__DO THIS__.
Copy the material below word for word, but leave out the pictures.

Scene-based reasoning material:
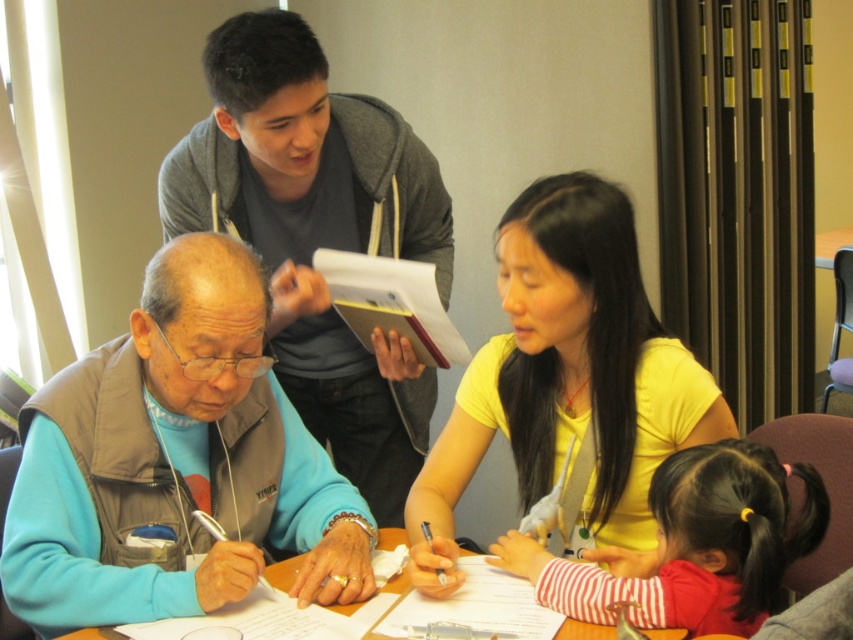
Question: Can you confirm if gray hoodie at upper center is positioned to the left of striped fabric shirt at lower right?

Choices:
 (A) no
 (B) yes

Answer: (B)

Question: Which object is closer to the camera taking this photo?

__CORRECT ANSWER__.
Question: Can you confirm if gray hoodie at upper center is positioned to the left of striped fabric shirt at lower right?

Choices:
 (A) no
 (B) yes

Answer: (B)

Question: Which object is closer to the camera taking this photo?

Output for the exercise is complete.